─── Records provided
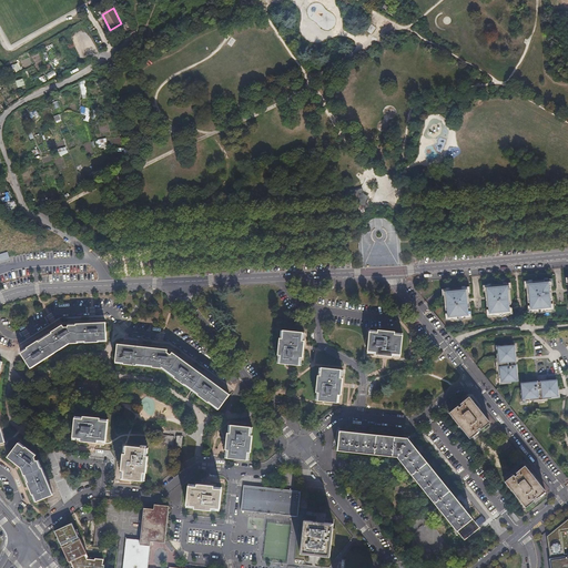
[(14,81),(18,88),(24,85),(22,79),(14,81)]
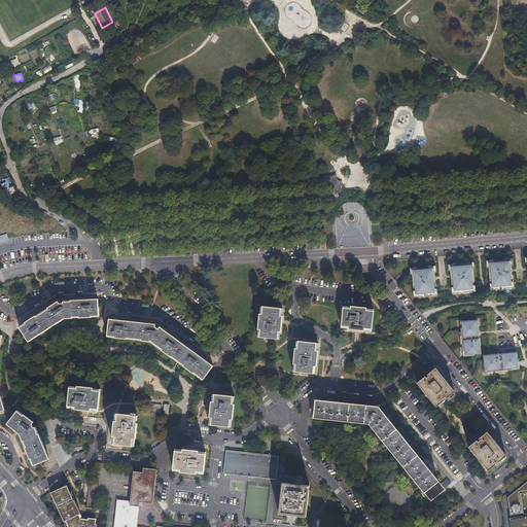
[(78,112),(80,113),(83,102),(75,99),(74,106),(79,107),(78,112)]
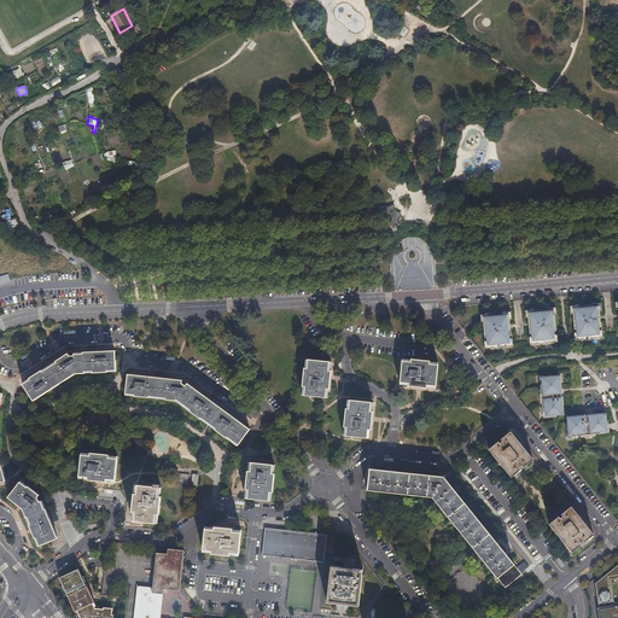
[(397,211),(389,214),(392,223),(401,220),(397,211)]
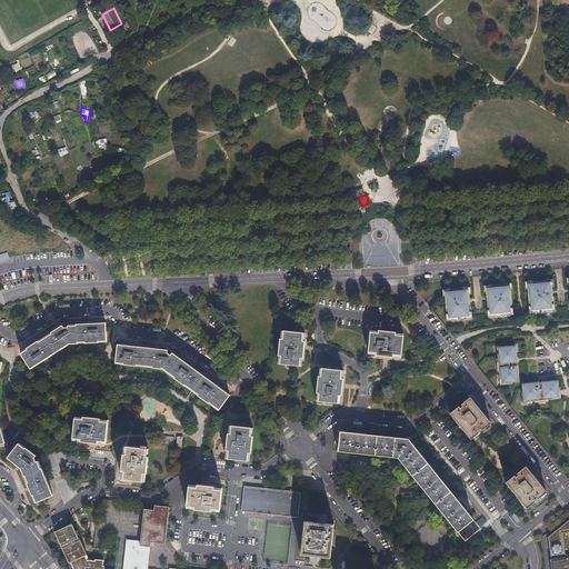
[(553,301),(552,282),(548,282),(548,283),(546,283),(546,281),(533,282),(533,285),(532,285),(528,285),(530,303),(531,303),(532,311),(535,311),(535,313),(537,313),(537,311),(548,310),(548,312),(550,312),(550,309),(553,309),(552,301),(553,301)]
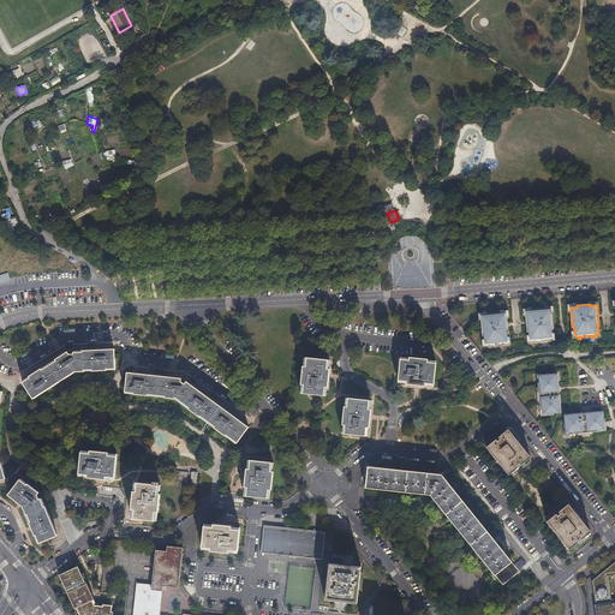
[(554,330),(551,309),(548,310),(548,311),(545,311),(545,309),(532,310),(532,312),(531,312),(530,311),(526,312),(527,333),(530,333),(530,341),(533,340),(533,342),(536,342),(536,340),(548,339),(548,341),(550,341),(550,339),(553,339),(553,330),(554,330)]
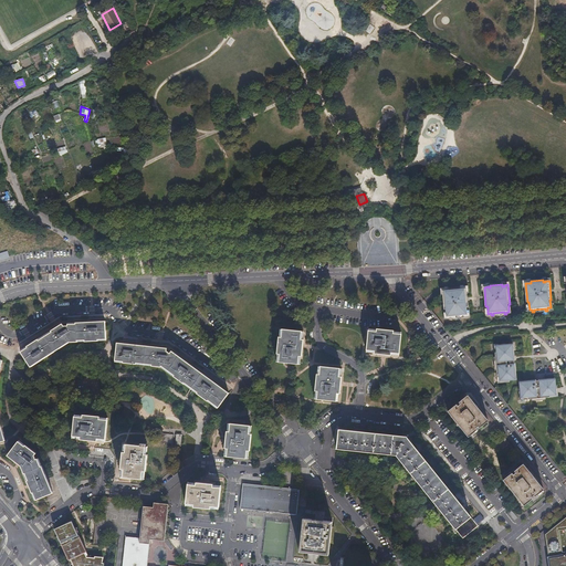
[(469,307),(467,287),(442,290),(444,310),(446,310),(447,317),(450,317),(450,320),(452,320),(452,317),(462,316),(463,318),(465,317),(464,315),(468,315),(467,307),(469,307)]
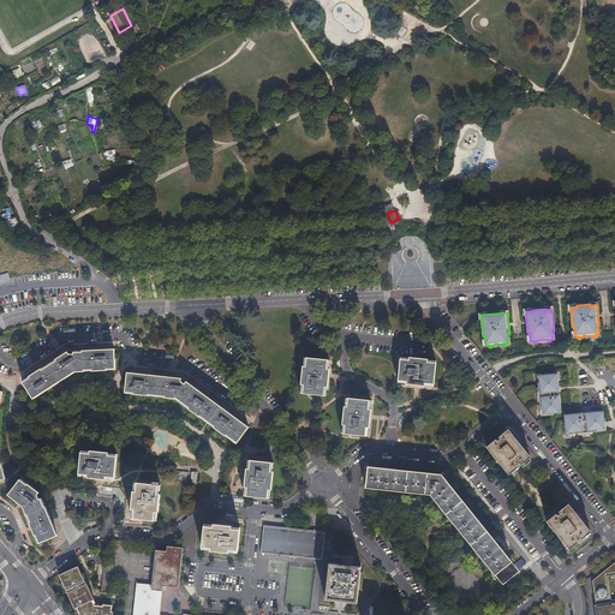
[(30,376),(30,377),(23,382),(34,398),(75,372),(106,370),(106,369),(114,369),(114,350),(82,351),(82,352),(75,353),(73,354),(70,354),(67,352),(30,376)]
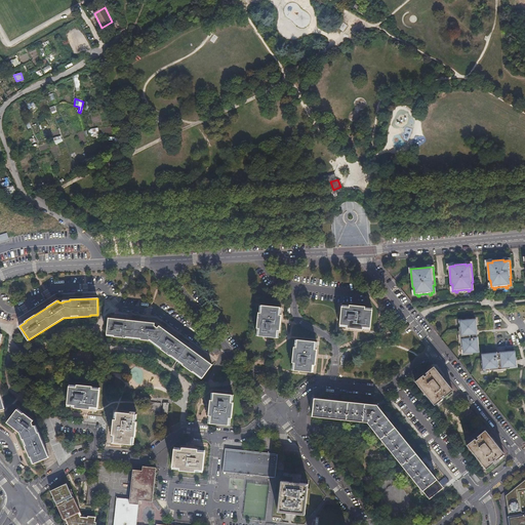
[(277,337),(278,330),(280,330),(282,315),(280,315),(281,308),(263,306),(261,313),(259,313),(257,328),(259,328),(258,335),(277,337)]
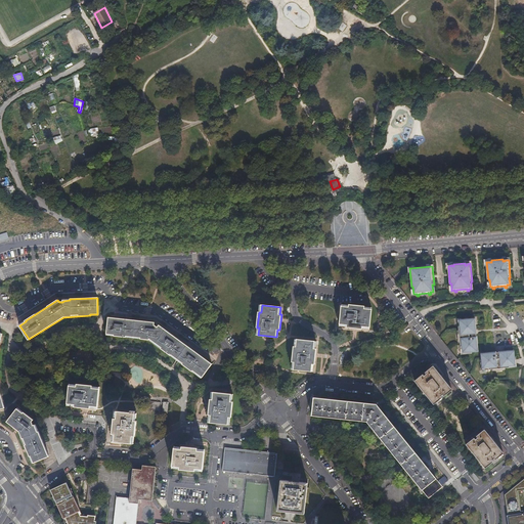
[(369,328),(370,318),(372,309),(364,308),(364,306),(349,305),(349,307),(342,306),(339,324),(347,325),(346,328),(361,330),(361,326),(369,328)]
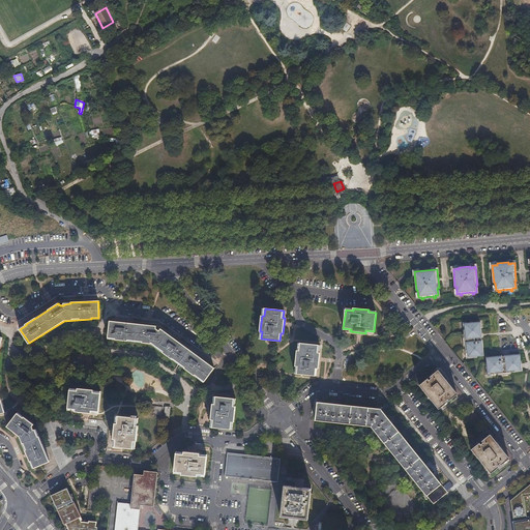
[(109,337),(112,339),(115,339),(115,340),(151,344),(194,375),(195,374),(204,381),(213,367),(160,329),(159,331),(155,328),(156,326),(110,322),(109,337)]
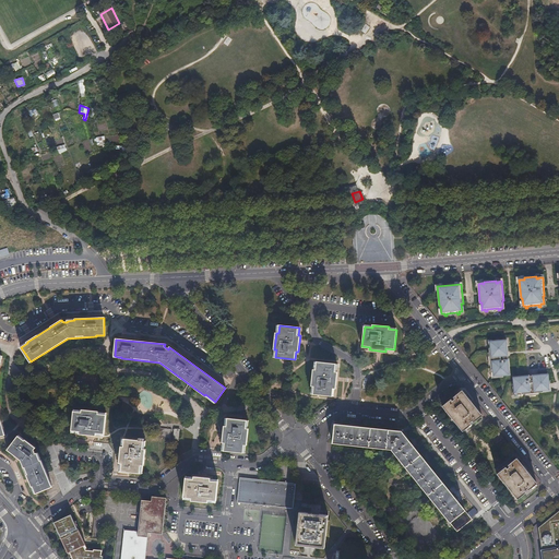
[(511,375),(509,359),(508,359),(508,349),(508,341),(489,342),(492,377),(511,375)]
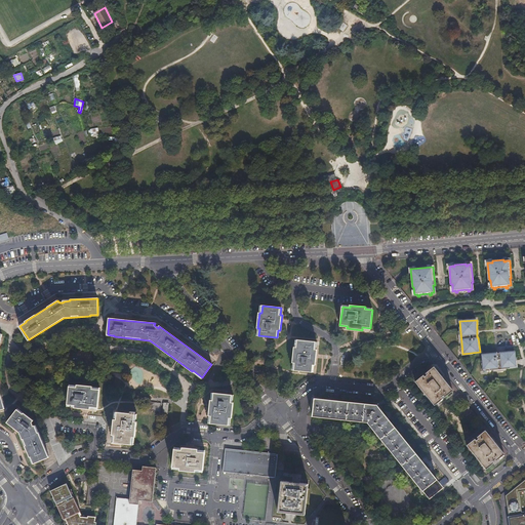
[(304,384),(311,385),(312,377),(308,376),(309,372),(313,372),(314,365),(316,365),(318,351),(316,350),(316,342),(297,340),(296,348),(295,348),(293,363),(295,363),(294,370),(307,372),(306,376),(305,376),(304,379),(304,384)]
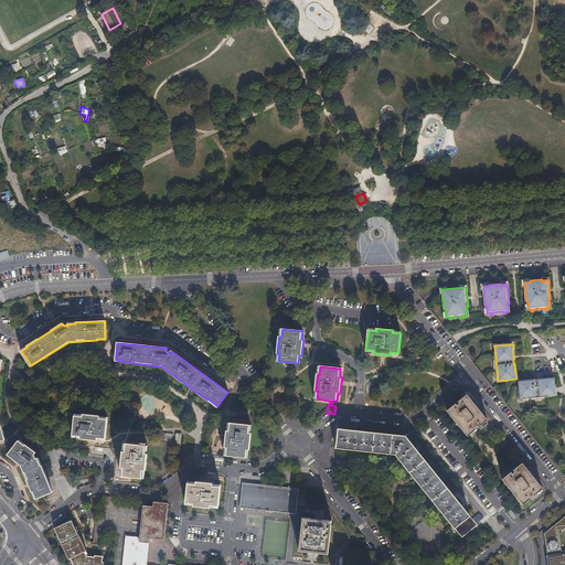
[(546,397),(545,388),(555,388),(554,377),(545,379),(545,380),(535,381),(535,380),(520,381),(521,400),(546,397)]
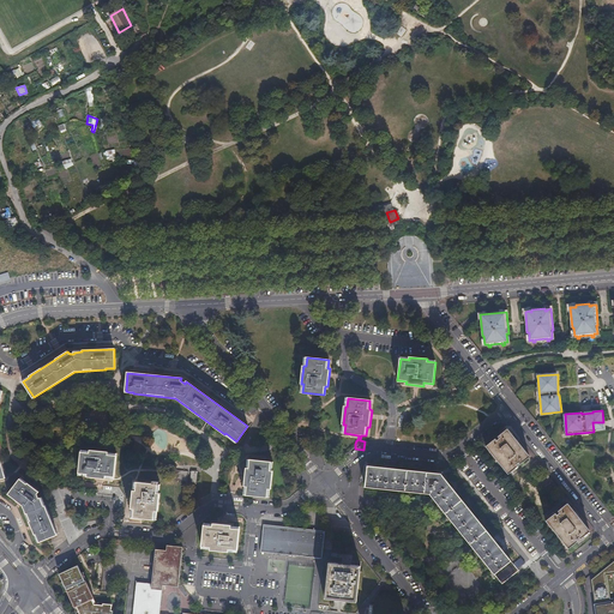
[(605,431),(603,422),(593,422),(594,432),(605,431)]
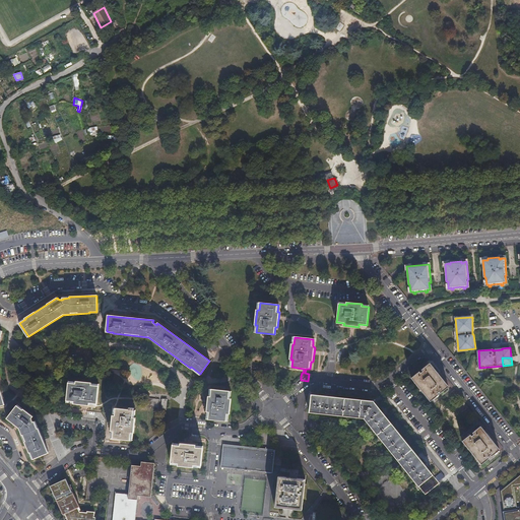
[(411,378),(431,401),(439,394),(438,393),(439,391),(441,393),(448,386),(438,374),(430,363),(421,370),(423,371),(420,373),(419,371),(411,378)]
──────
▶ Task goal
With the pictures left out, output exactly the lines that begin at the line containing "[(605,431),(603,422),(593,422),(594,432),(605,431)]" and end at the last line of the material.

▶ Task output
[(605,431),(603,422),(593,422),(594,432),(605,431)]
[(411,378),(431,401),(439,394),(438,393),(439,391),(441,393),(448,386),(438,374),(430,363),(421,370),(423,371),(420,373),(419,371),(411,378)]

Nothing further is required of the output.